▶ [Supplied records]:
[Start of section]

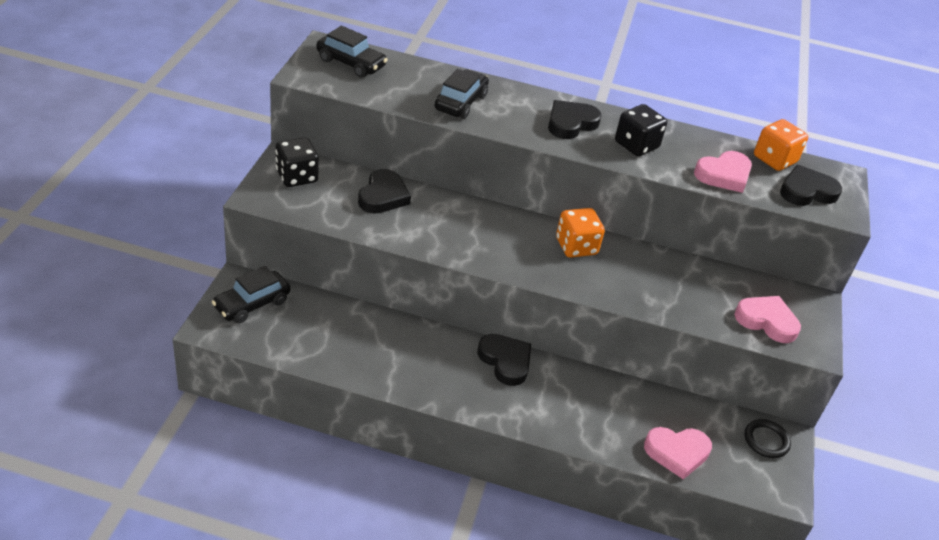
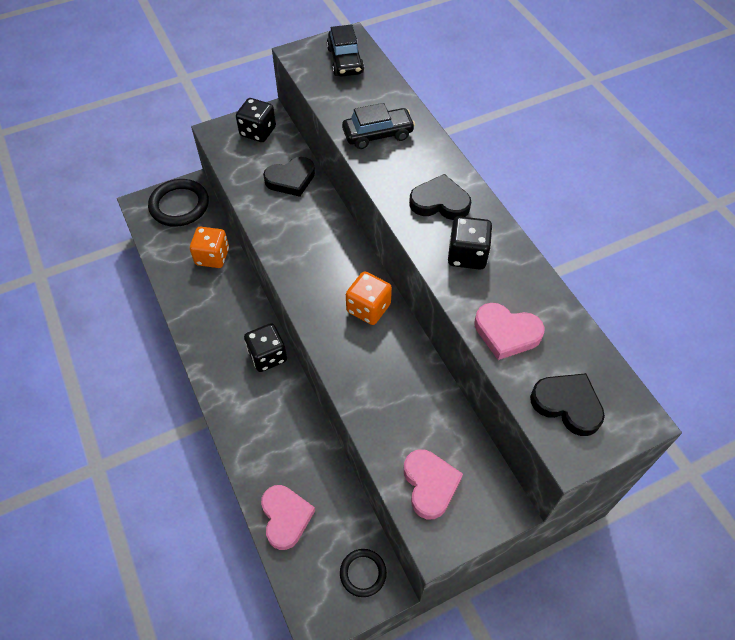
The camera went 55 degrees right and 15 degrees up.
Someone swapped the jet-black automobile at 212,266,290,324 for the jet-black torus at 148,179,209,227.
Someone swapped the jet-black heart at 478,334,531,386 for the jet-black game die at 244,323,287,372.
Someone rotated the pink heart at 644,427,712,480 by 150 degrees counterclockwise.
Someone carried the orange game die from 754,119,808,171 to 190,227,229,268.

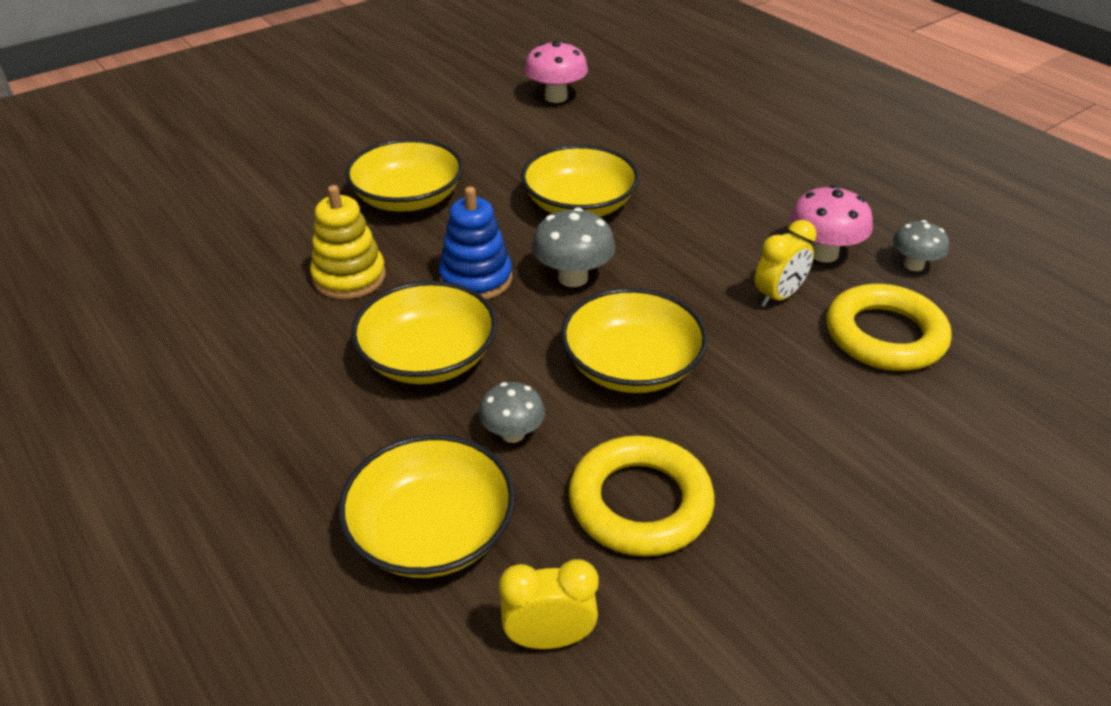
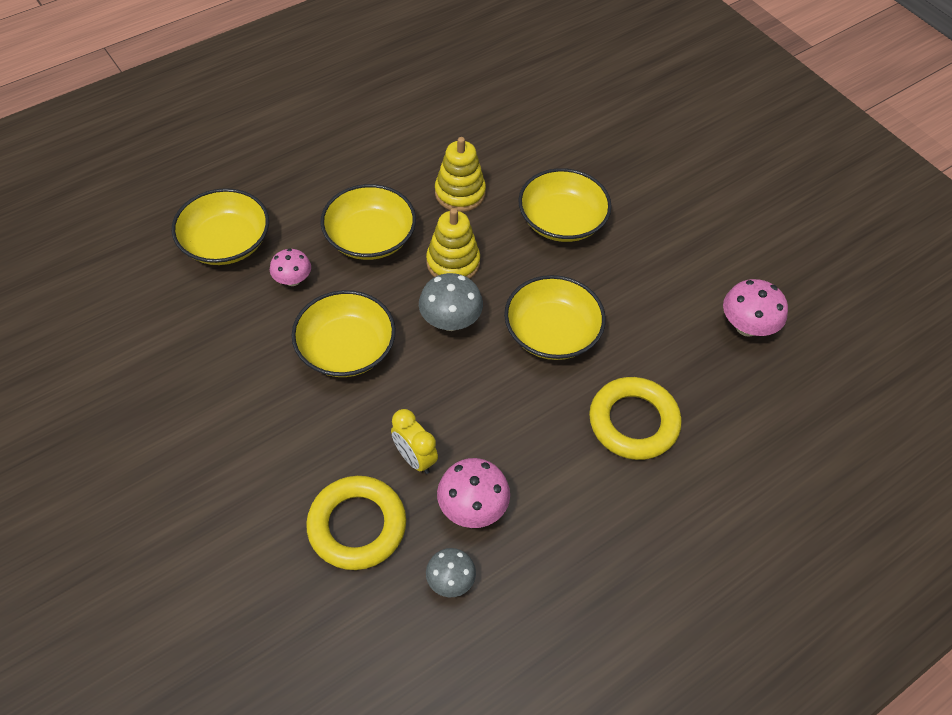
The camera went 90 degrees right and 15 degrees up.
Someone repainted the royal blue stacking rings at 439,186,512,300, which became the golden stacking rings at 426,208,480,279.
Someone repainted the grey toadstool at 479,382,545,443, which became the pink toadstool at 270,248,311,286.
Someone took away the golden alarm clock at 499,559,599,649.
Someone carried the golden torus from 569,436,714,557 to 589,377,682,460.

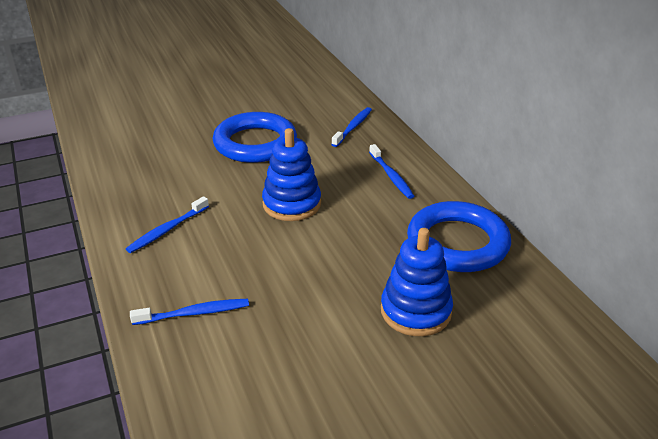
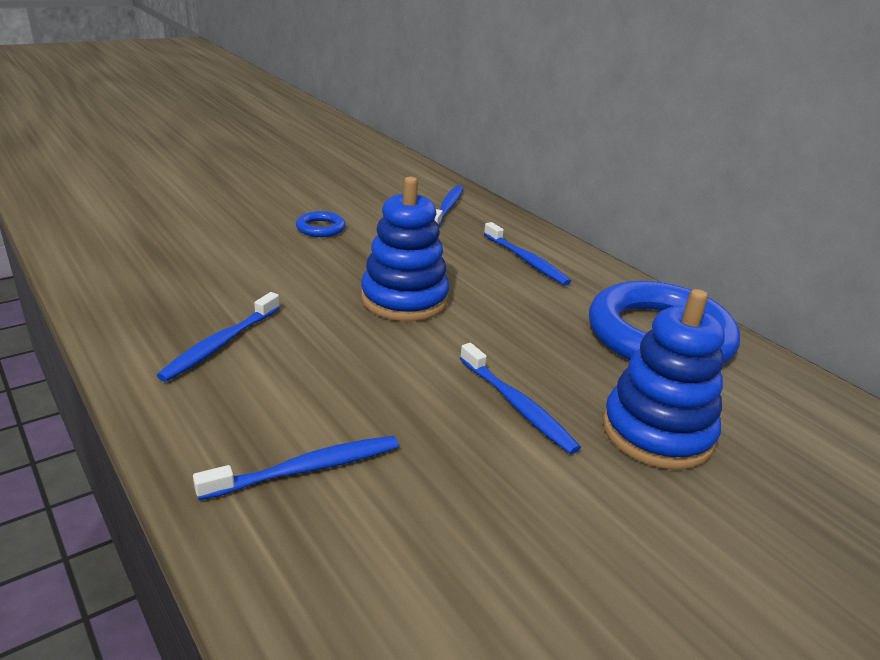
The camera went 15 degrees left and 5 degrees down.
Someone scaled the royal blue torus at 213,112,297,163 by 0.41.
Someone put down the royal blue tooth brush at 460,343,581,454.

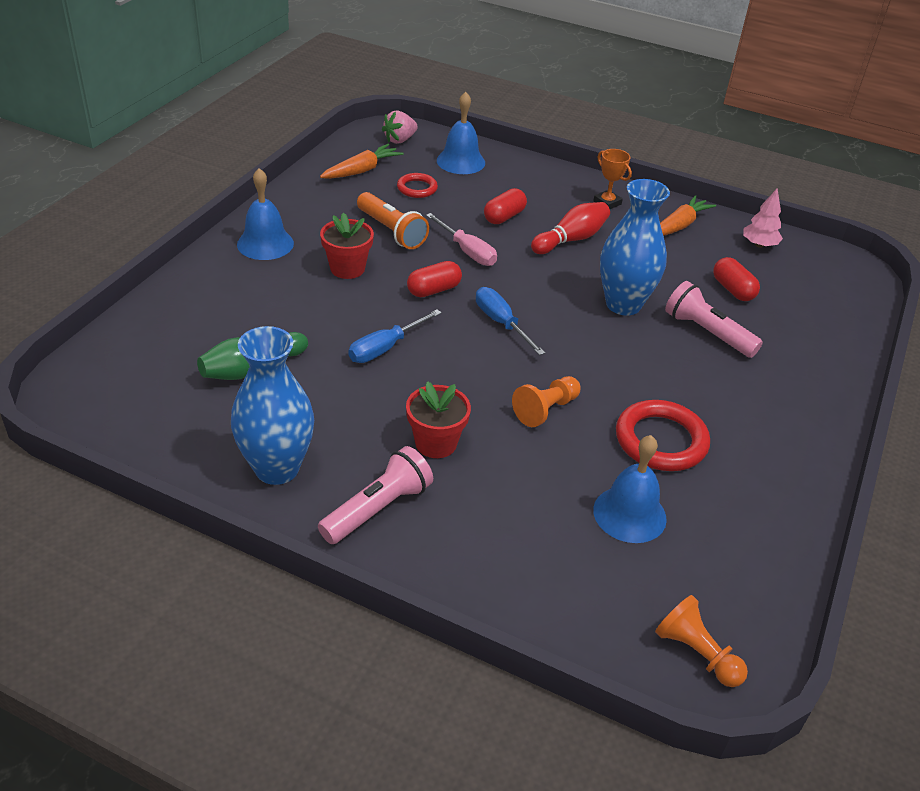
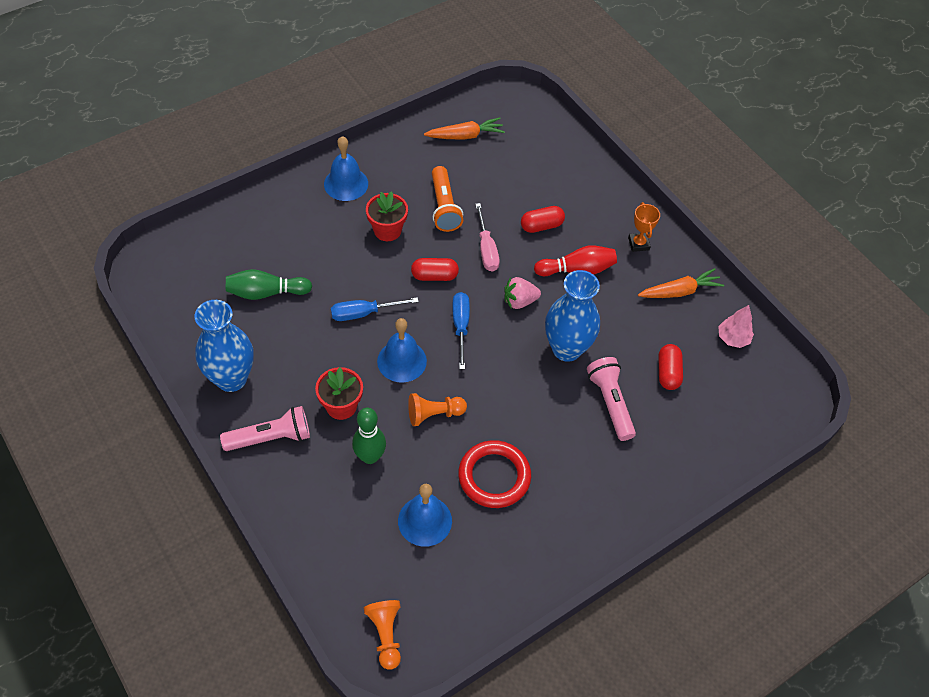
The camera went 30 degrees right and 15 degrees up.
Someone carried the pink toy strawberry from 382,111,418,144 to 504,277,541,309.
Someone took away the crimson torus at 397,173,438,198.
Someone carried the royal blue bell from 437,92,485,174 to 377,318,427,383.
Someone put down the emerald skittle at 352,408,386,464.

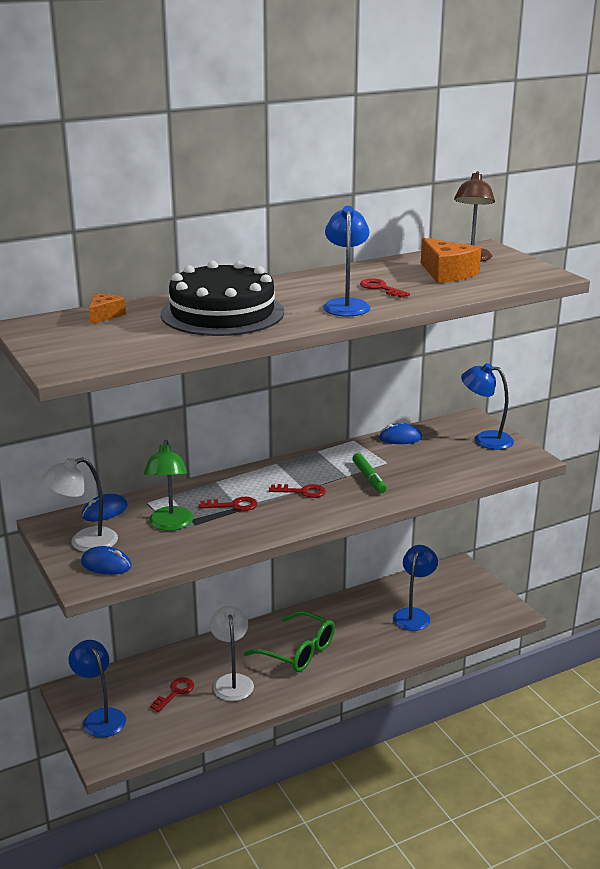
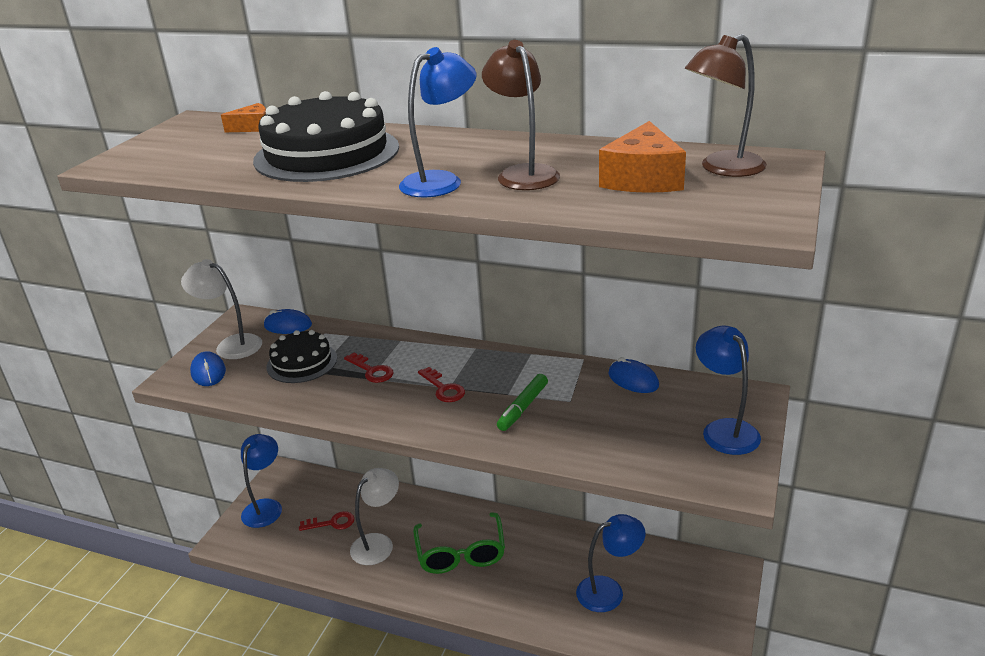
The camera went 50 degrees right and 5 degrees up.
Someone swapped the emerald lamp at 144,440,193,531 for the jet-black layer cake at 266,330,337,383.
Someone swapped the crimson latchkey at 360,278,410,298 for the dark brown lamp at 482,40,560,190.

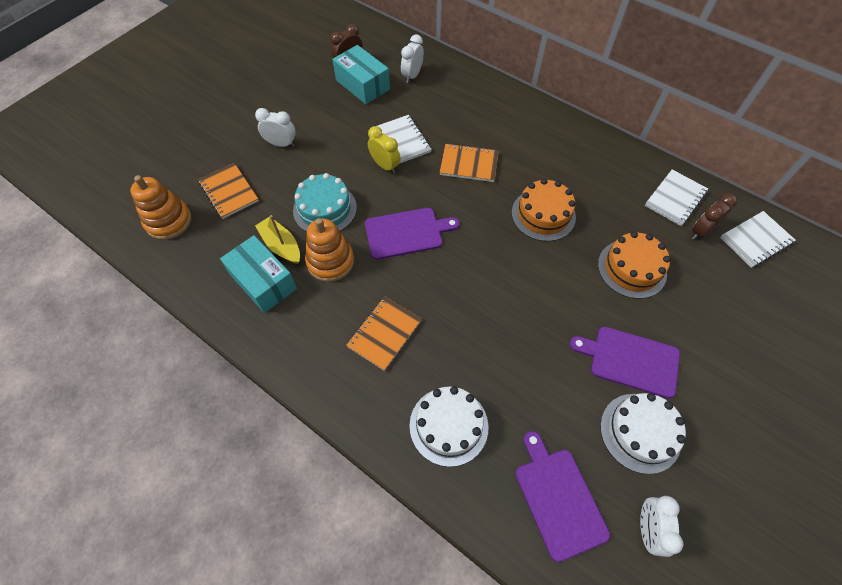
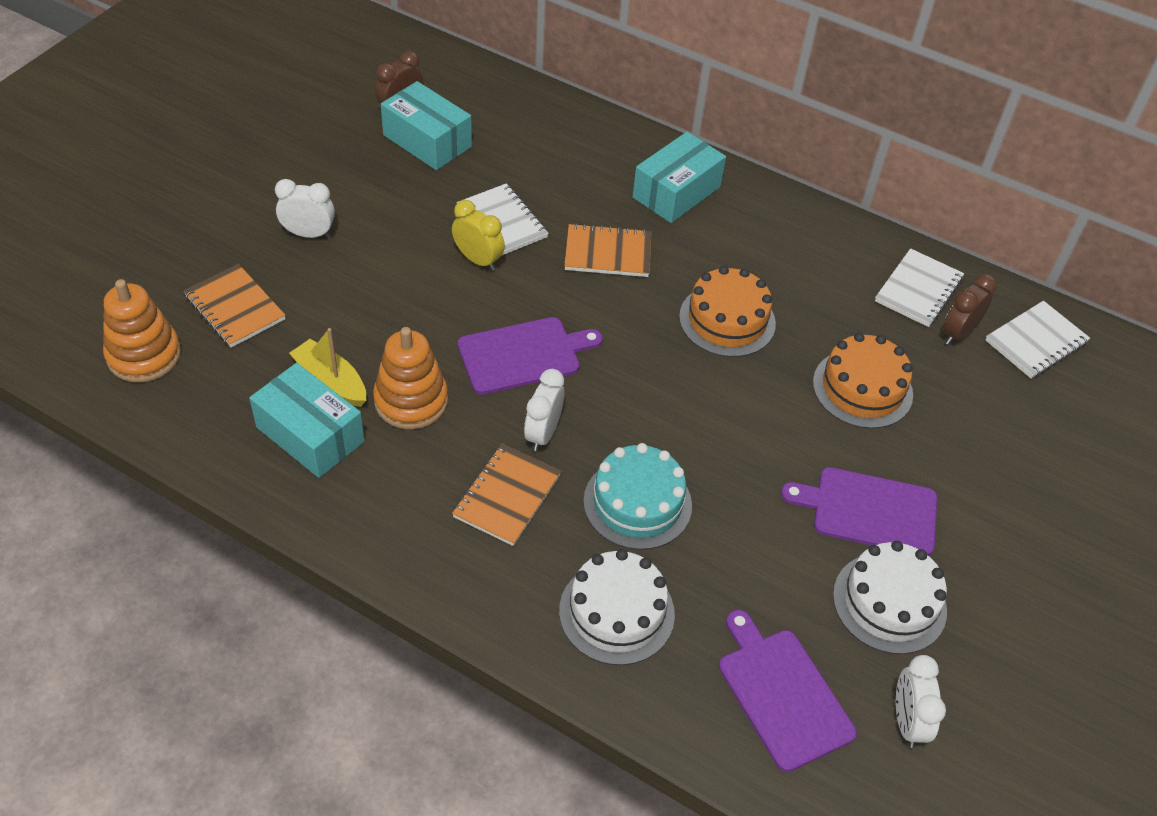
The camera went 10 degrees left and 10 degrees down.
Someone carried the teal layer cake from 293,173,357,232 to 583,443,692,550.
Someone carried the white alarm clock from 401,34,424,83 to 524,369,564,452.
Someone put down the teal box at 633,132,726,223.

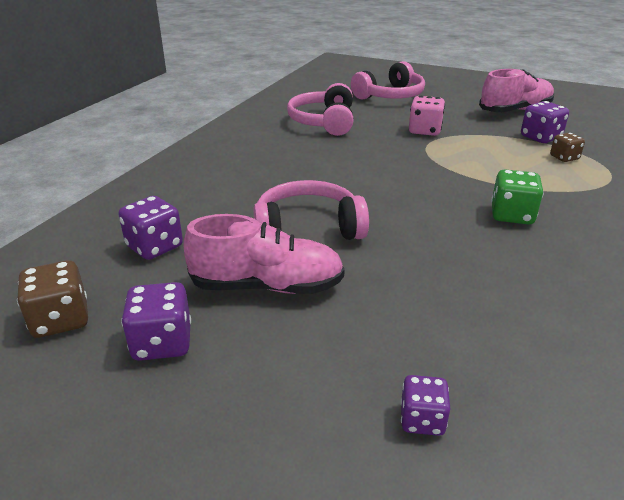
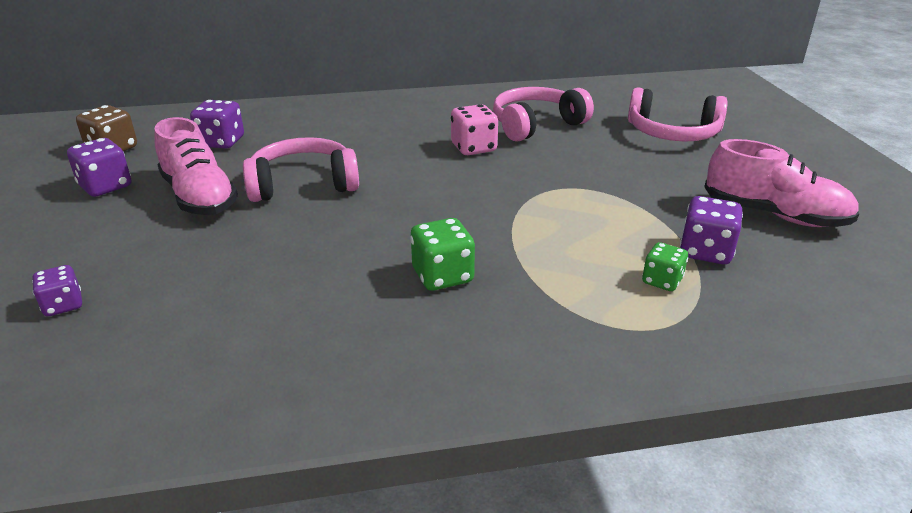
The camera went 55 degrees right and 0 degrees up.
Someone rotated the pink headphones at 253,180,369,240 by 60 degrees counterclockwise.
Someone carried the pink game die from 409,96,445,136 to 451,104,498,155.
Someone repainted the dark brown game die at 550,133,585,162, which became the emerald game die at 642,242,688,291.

[End of section]

▶ [Exercise prompt]: Repeat only what lies between the start of the data and the end of the line containing "Someone swapped the jet-black heart", exactly, with pictures left out.

▶ [Your response]:
The camera went 55 degrees right and 15 degrees up.
Someone swapped the jet-black automobile at 212,266,290,324 for the jet-black torus at 148,179,209,227.
Someone swapped the jet-black heart at 478,334,531,386 for the jet-black game die at 244,323,287,372.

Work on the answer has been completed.